◆ Exercise goal:
Your answer needs to include each line of the records in which the string "degrees" can be found.

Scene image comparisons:
================================

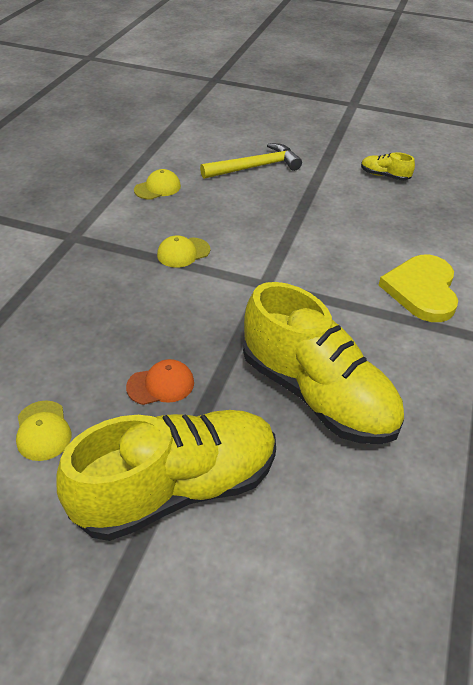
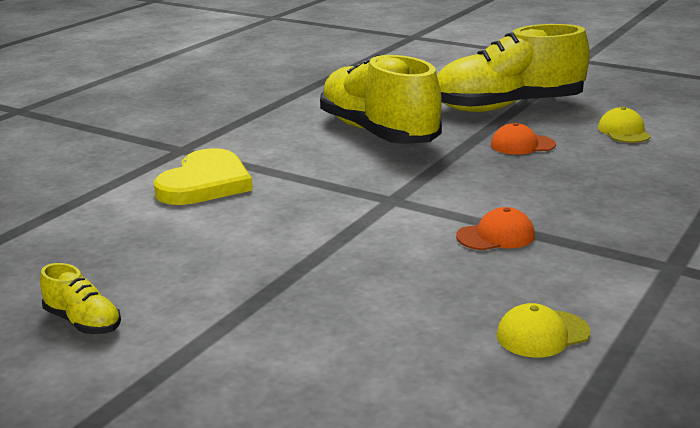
camera: 165 degrees left, 20 degrees down
(183, 252) = (496, 236): yellow cap -> orange cap
(255, 167) = (329, 363): yellow hammer -> none

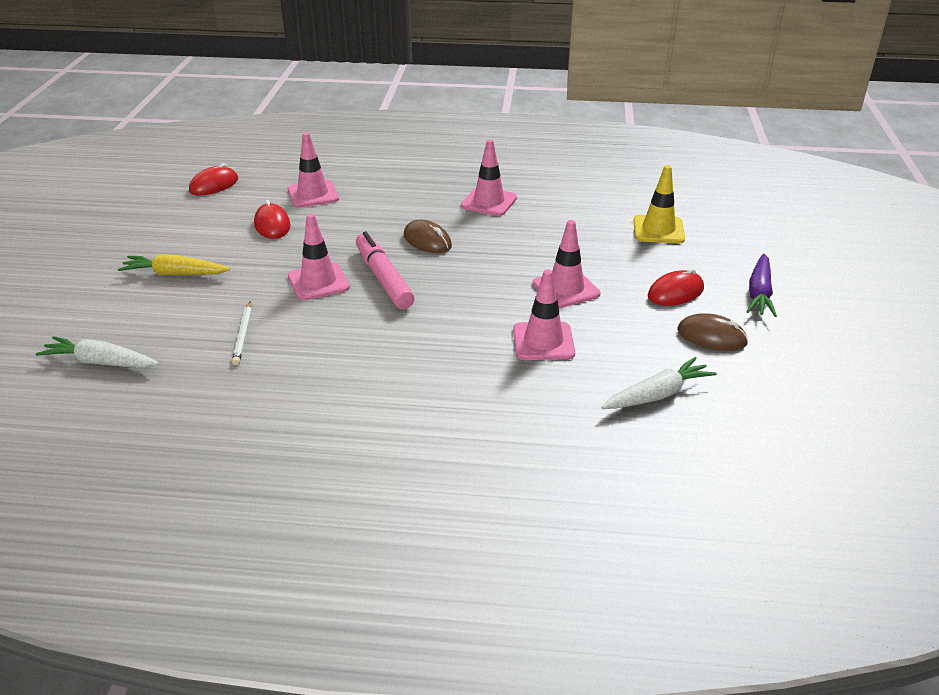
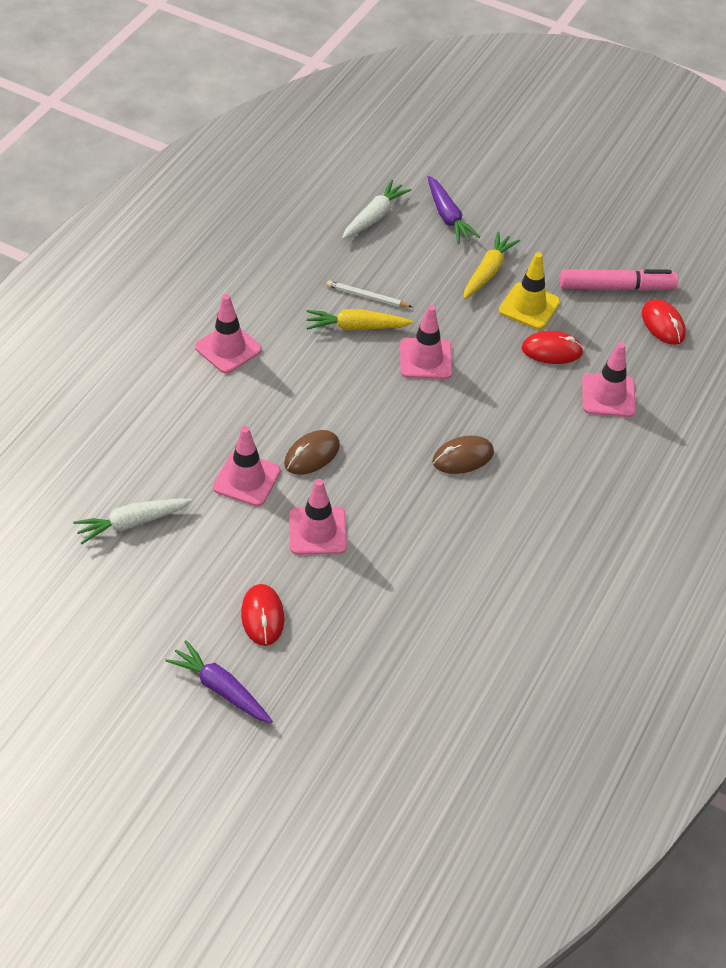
camera: 110 degrees right, 15 degrees up
(89, 314) = (448, 217): none -> purple carrot
(294, 331) = (356, 327): none -> yellow carrot
(383, 279) = (407, 404): pink marker -> pink marker (615, 287)
(489, 202) = (524, 538): pink traffic cone -> pink traffic cone (228, 348)
(657, 395) = (132, 523): white carrot -> white carrot turned 75 degrees clockwise
(658, 230) = (387, 668): yellow traffic cone -> yellow traffic cone (529, 306)
(711, 337) = (179, 605): brown mouse -> brown mouse (312, 455)

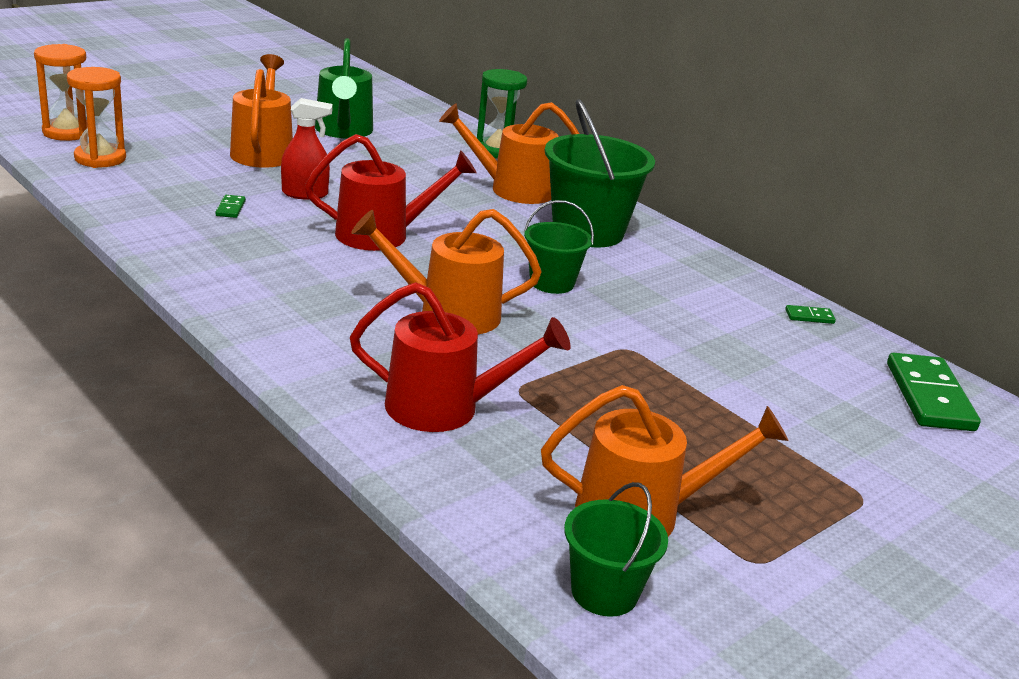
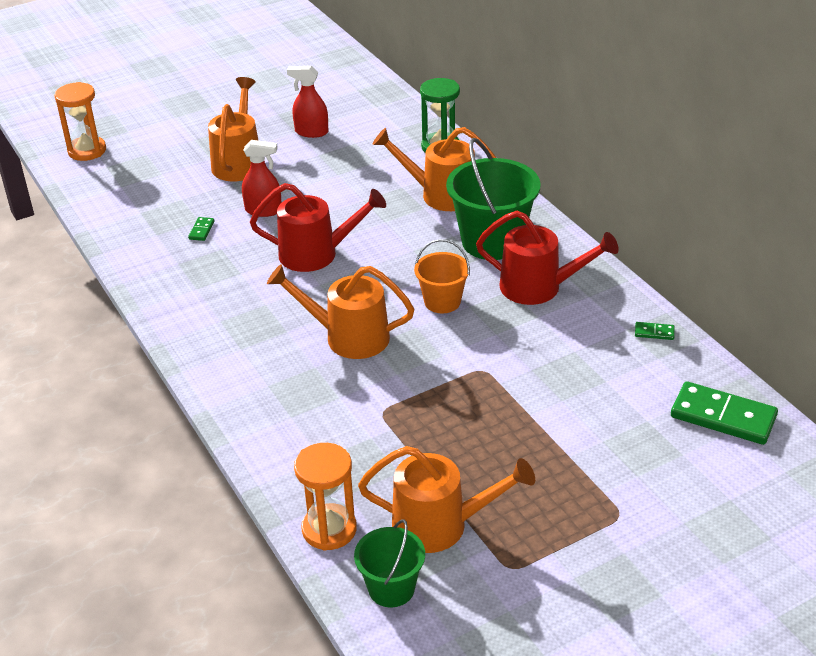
camera: 15 degrees right, 10 degrees up
(100, 158) = (109, 179): orange hourglass -> orange hourglass (329, 529)
(343, 131) = (311, 132): green watering can -> red spray bottle
(446, 408) = (323, 430): red watering can -> red watering can (539, 287)
(552, 283) = (442, 301): green bucket -> orange bucket
(929, 396) = (723, 417): green domino -> green domino turned 75 degrees counterclockwise

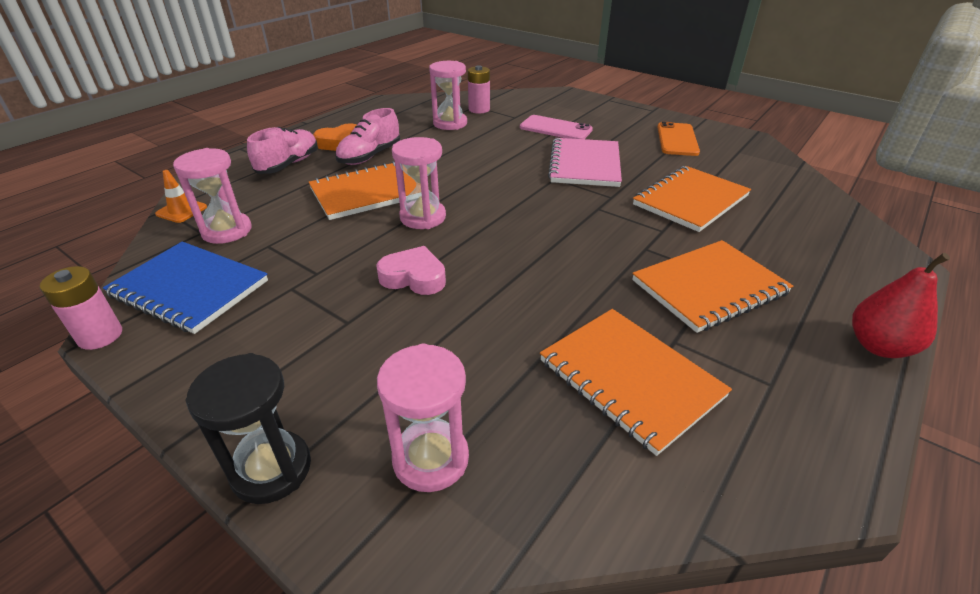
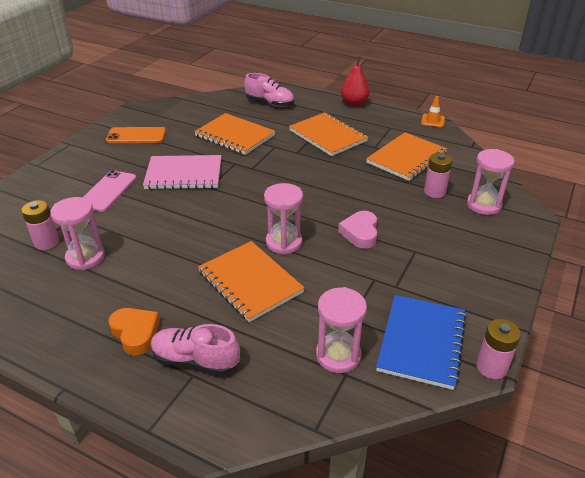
camera: 100 degrees left, 0 degrees up
(181, 210) = (313, 411): orange traffic cone -> orange traffic cone (433, 121)
(271, 469) = (521, 248): black hourglass -> none
(370, 156) = (171, 299): pink shoe -> pink shoe (269, 103)
(498, 390) = (434, 192): none -> pink battery

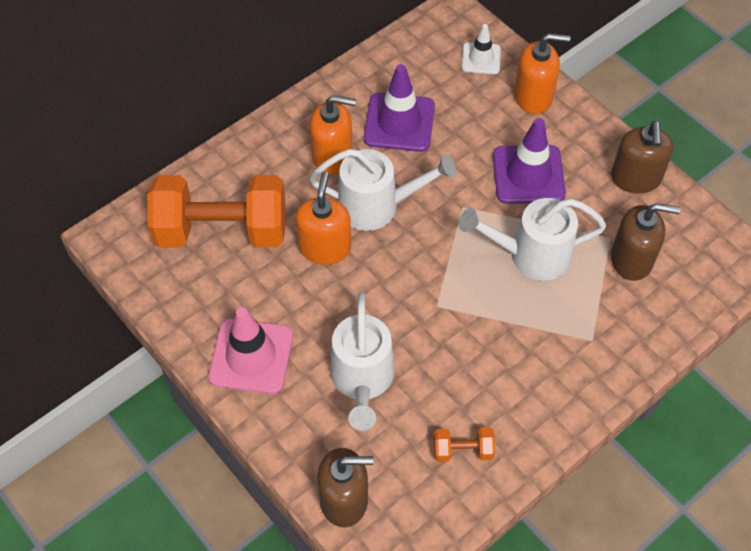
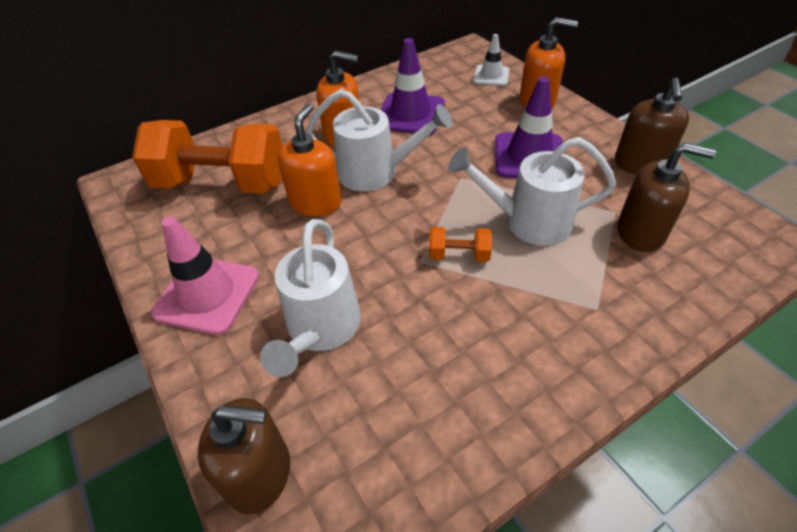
camera: 10 degrees right, 10 degrees down
(463, 450) = (426, 424): orange dumbbell -> orange dumbbell (459, 255)

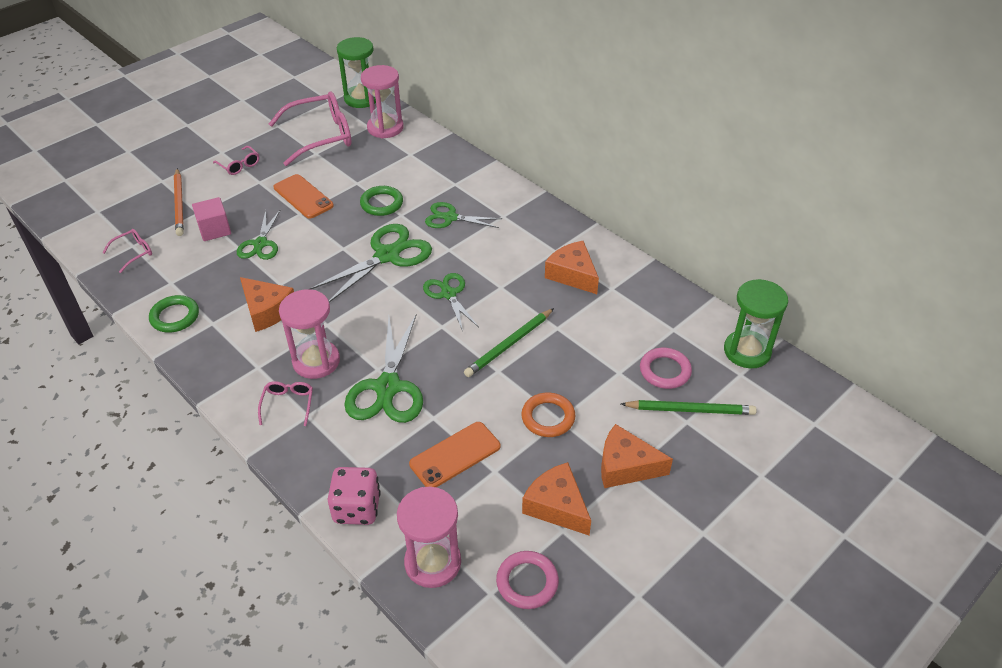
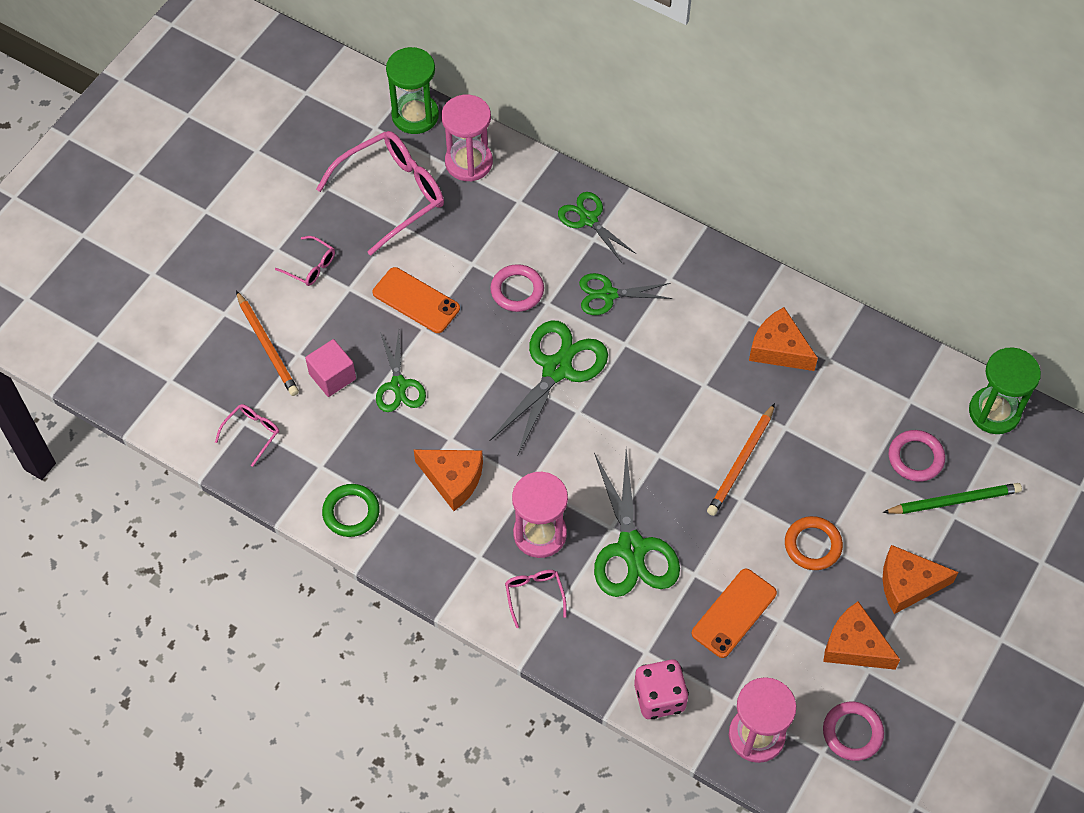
camera: 15 degrees left, 15 degrees up
(381, 203) = (517, 290): green ring -> pink ring
(448, 294) = (649, 408): green scissors -> green scissors (588, 219)
(509, 345) = (741, 462): green pencil -> orange pencil

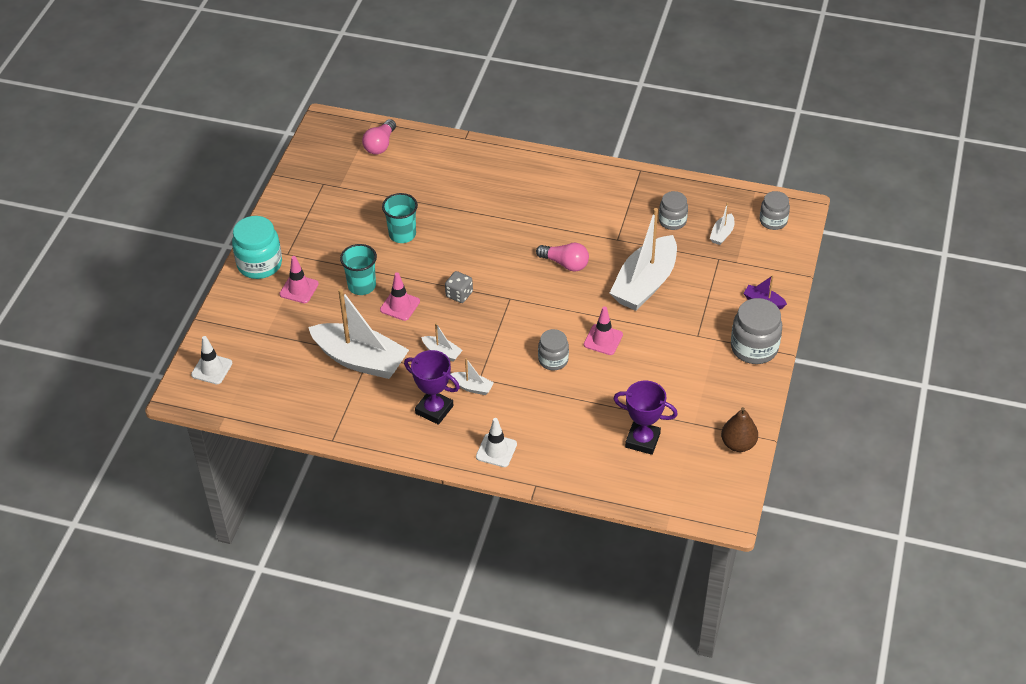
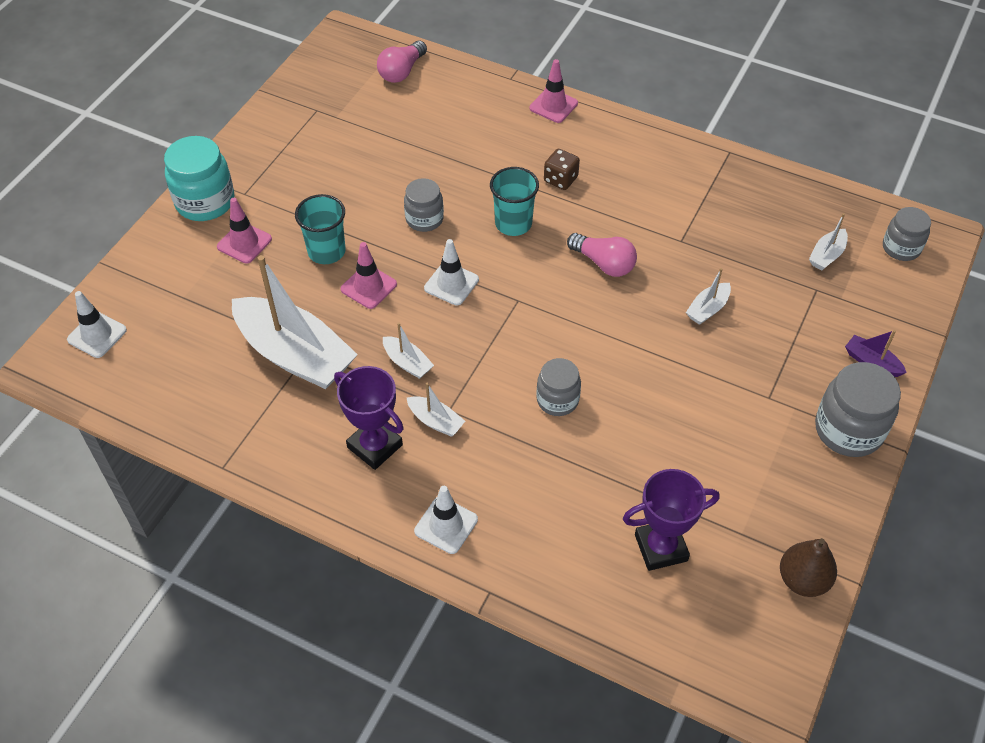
camera: 10 degrees right, 5 degrees up
(402, 234) = (398, 190): turquoise cup -> turquoise cup (513, 223)
(459, 294) = (451, 284): grey dice -> white traffic cone
(520, 208) = (560, 179): none -> brown dice
(603, 340) = (633, 381): pink traffic cone -> pink traffic cone (553, 106)
(642, 440) = (661, 548): purple trophy -> purple trophy turned 45 degrees counterclockwise
(645, 284) = (708, 309): white boat -> white boat, size x0.43
(672, 221) = (761, 227): grey jar -> grey jar (424, 219)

================================

◆ Exercise output:
camera: 165 degrees left, 20 degrees down
camera: 110 degrees right, 15 degrees up
(657, 395) = (132, 523): white carrot -> white carrot turned 75 degrees clockwise
camera: 15 degrees right, 10 degrees up
(929, 396) = (723, 417): green domino -> green domino turned 75 degrees counterclockwise
camera: 100 degrees left, 0 degrees up
camera: 10 degrees right, 10 degrees down
camera: 15 degrees left, 15 degrees up
camera: 10 degrees right, 5 degrees up
(642, 440) = (661, 548): purple trophy -> purple trophy turned 45 degrees counterclockwise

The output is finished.